In the data below, reproduce everything exactly except the images.

::::::::

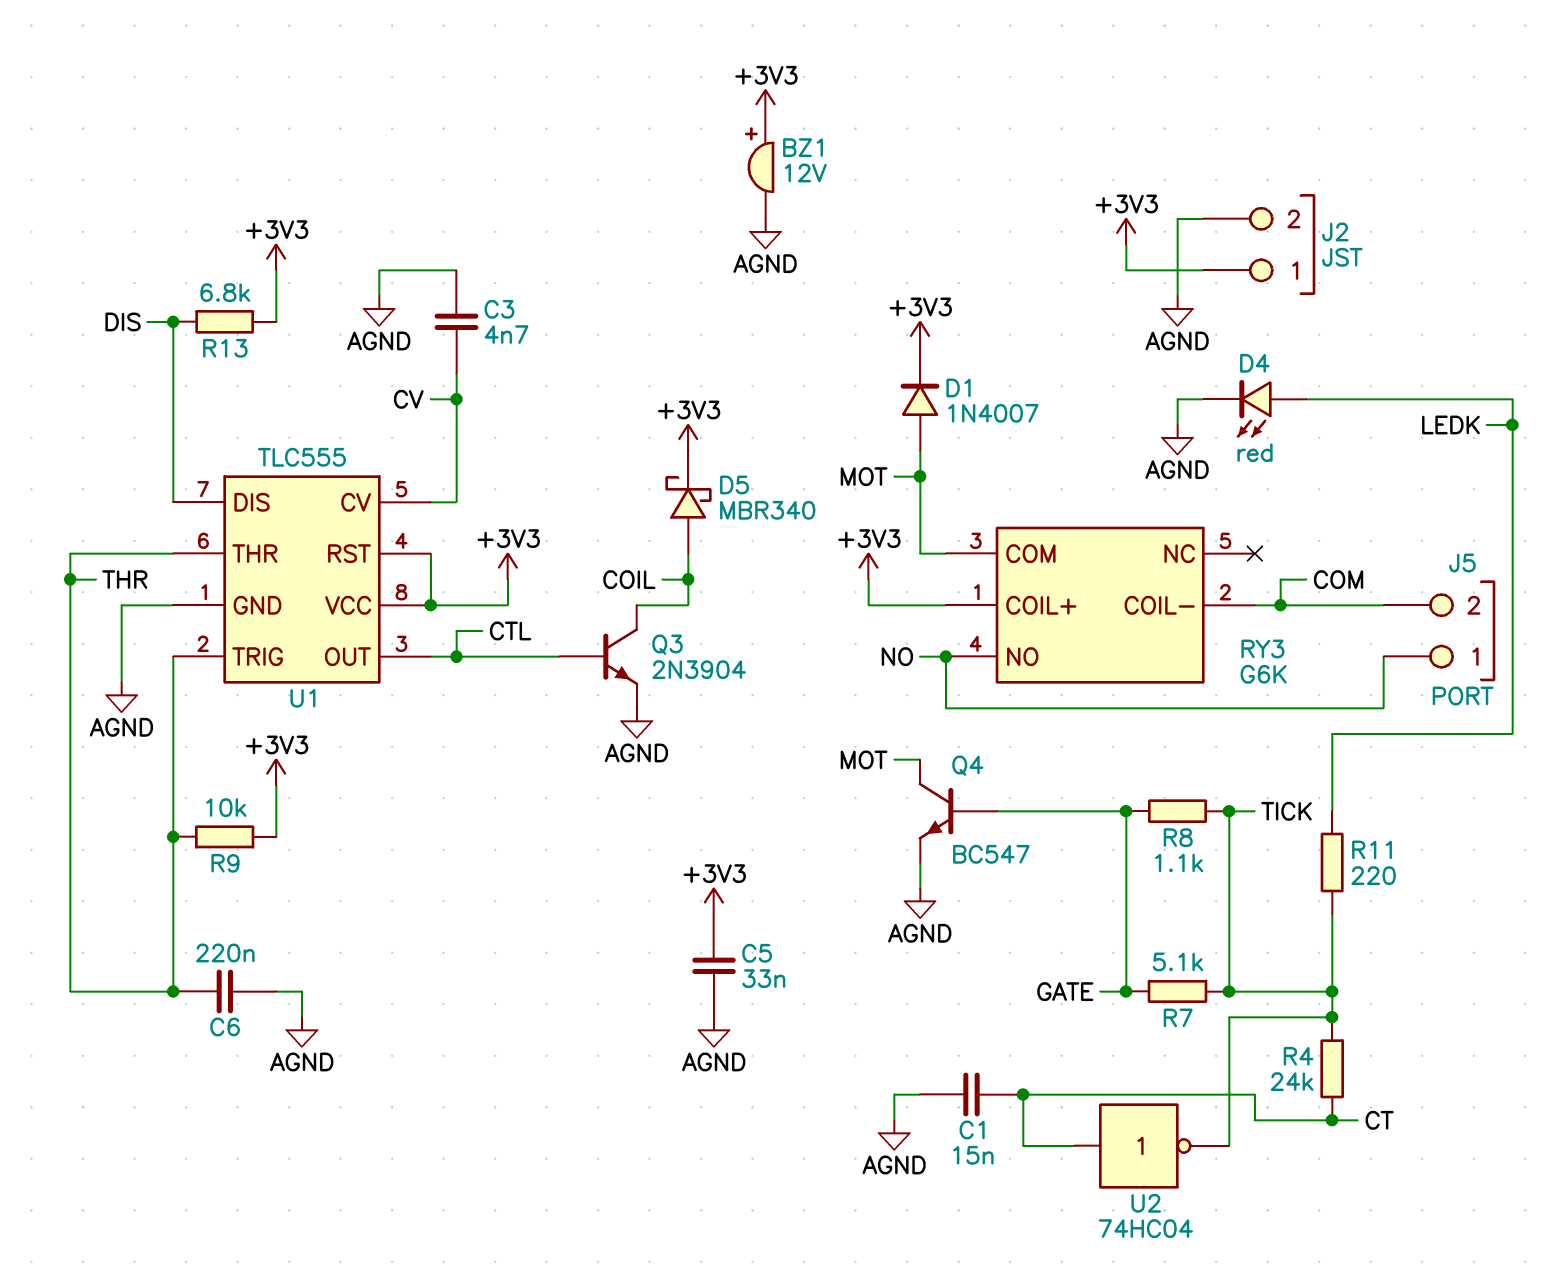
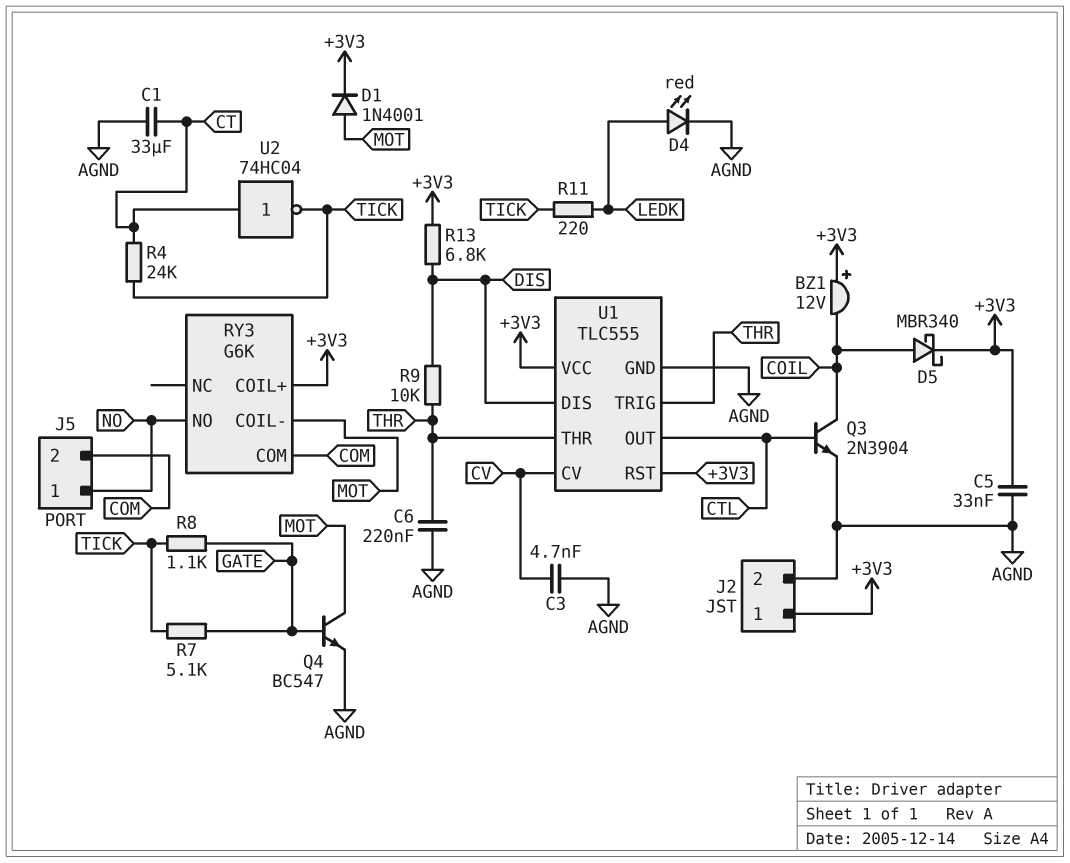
BZ1: buzzer 12V (plus +3V3, minus AGND) -> buzzer 12V (plus +3V3, minus COIL)
C1: 15nF (AGND, CT) -> 33uF (AGND, CT)
D1: diode 1N4007 (A MOT, K +3V3) -> diode 1N4001 (A MOT, K +3V3)
R9: 10k (+3V3, THR) -> 10k (DIS, THR)
RY3 pin COIL-: COM -> MOT
RY3 pin COM: MOT -> COM

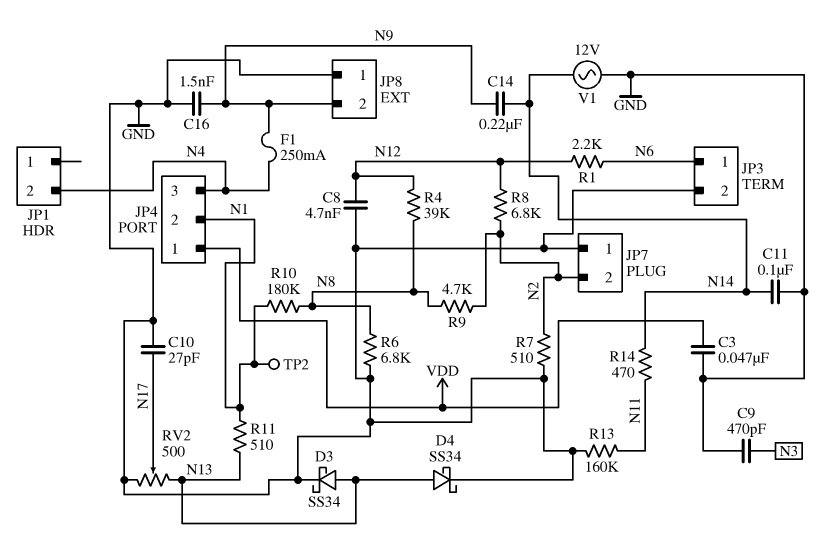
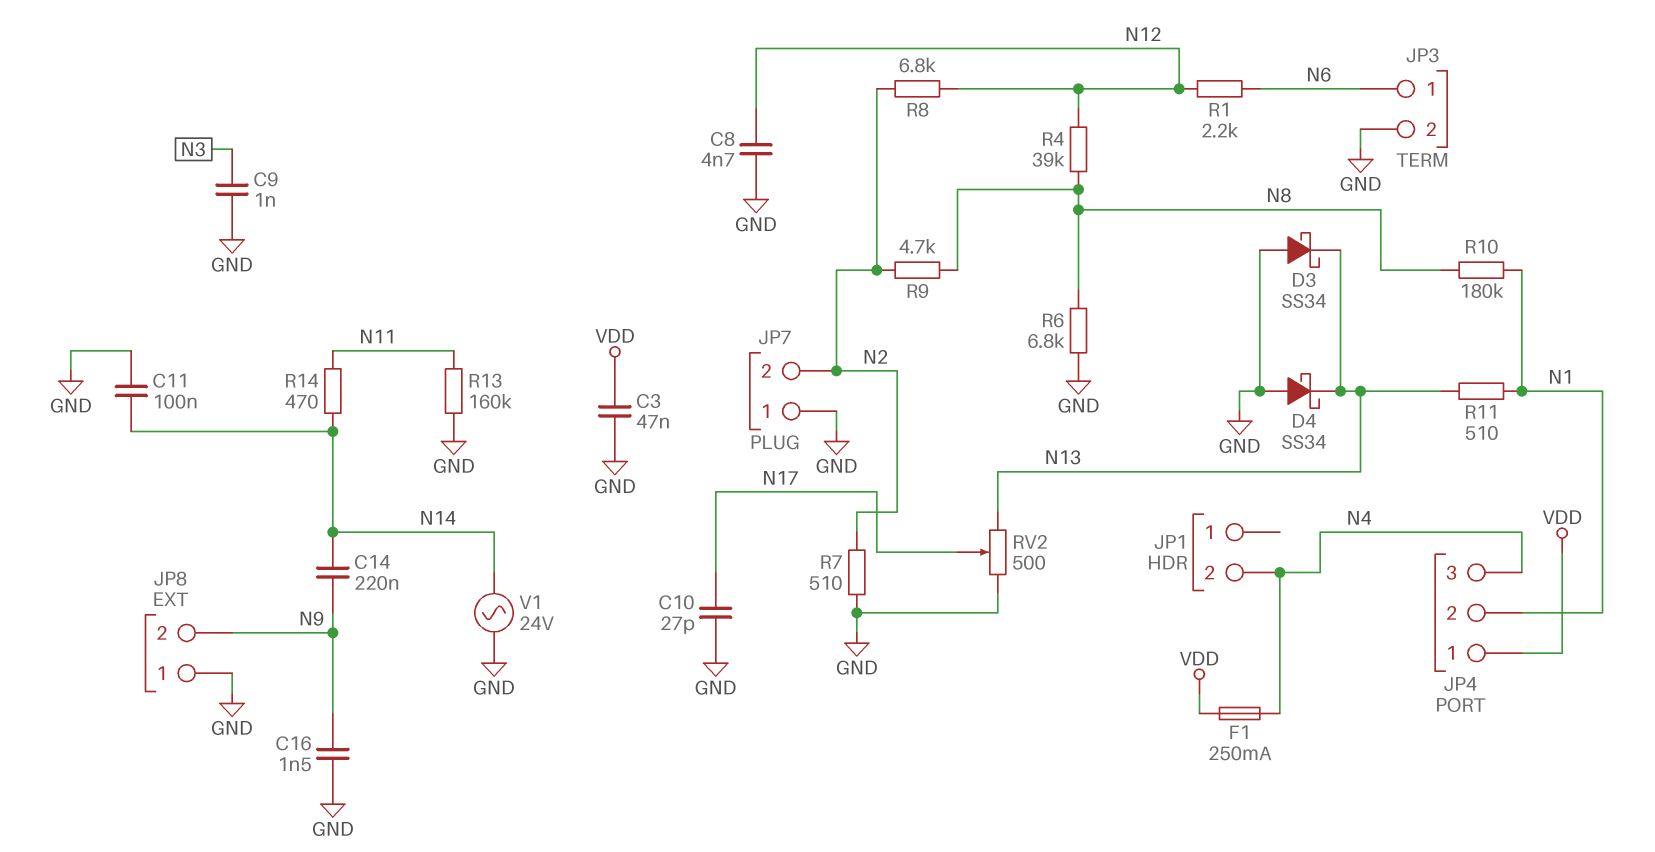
C9: 470pF (GND, N3) -> 1nF (GND, N3)
D3: schottky SS34 (A N13, K GND) -> schottky SS34 (A GND, K N13)
D4: schottky SS34 (A N13, K GND) -> schottky SS34 (A GND, K N13)
F1: 250mA (N4, N9) -> 250mA (N4, VDD)
TP2: test point (N1) -> none
V1: AC 12V (GND, N14) -> AC 24V (GND, N14)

::::::::

= Exercise output =
BZ1: buzzer 12V (plus +3V3, minus AGND) -> buzzer 12V (plus +3V3, minus COIL)
C1: 15nF (AGND, CT) -> 33uF (AGND, CT)
D1: diode 1N4007 (A MOT, K +3V3) -> diode 1N4001 (A MOT, K +3V3)
R9: 10k (+3V3, THR) -> 10k (DIS, THR)
RY3 pin COIL-: COM -> MOT
RY3 pin COM: MOT -> COM

C9: 470pF (GND, N3) -> 1nF (GND, N3)
D3: schottky SS34 (A N13, K GND) -> schottky SS34 (A GND, K N13)
D4: schottky SS34 (A N13, K GND) -> schottky SS34 (A GND, K N13)
F1: 250mA (N4, N9) -> 250mA (N4, VDD)
TP2: test point (N1) -> none
V1: AC 12V (GND, N14) -> AC 24V (GND, N14)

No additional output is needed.